Your instructions
Find the line with "purple brick H6" and the line with "pink plate I6" in the entries below; output exactly those two lines, every line between them, and no others.

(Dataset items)
'''
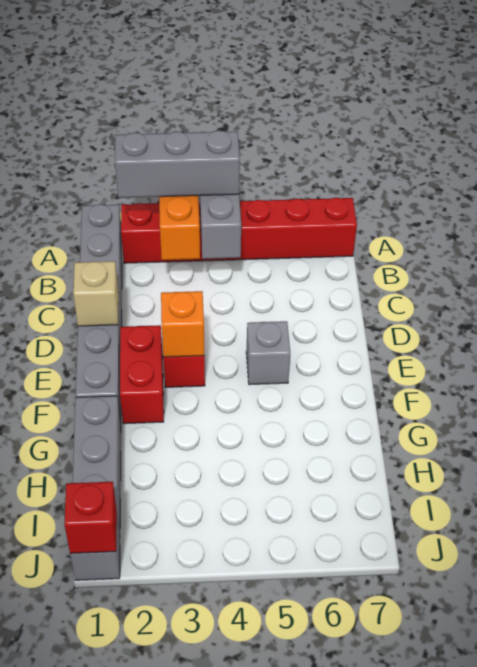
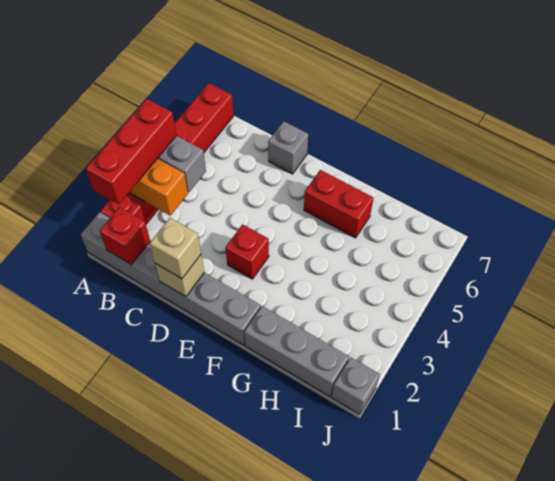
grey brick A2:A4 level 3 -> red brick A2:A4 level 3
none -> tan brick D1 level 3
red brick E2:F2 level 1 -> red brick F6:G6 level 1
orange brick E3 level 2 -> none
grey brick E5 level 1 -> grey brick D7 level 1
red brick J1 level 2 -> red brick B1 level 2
'''
'''
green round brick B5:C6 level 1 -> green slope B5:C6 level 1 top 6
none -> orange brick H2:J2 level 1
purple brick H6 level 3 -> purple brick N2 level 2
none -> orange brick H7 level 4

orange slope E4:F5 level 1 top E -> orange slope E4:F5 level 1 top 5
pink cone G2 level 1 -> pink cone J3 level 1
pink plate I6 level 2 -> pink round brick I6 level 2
'''
Task answer
purple brick H6 level 3 -> purple brick N2 level 2
none -> orange brick H7 level 4

orange slope E4:F5 level 1 top E -> orange slope E4:F5 level 1 top 5
pink cone G2 level 1 -> pink cone J3 level 1
pink plate I6 level 2 -> pink round brick I6 level 2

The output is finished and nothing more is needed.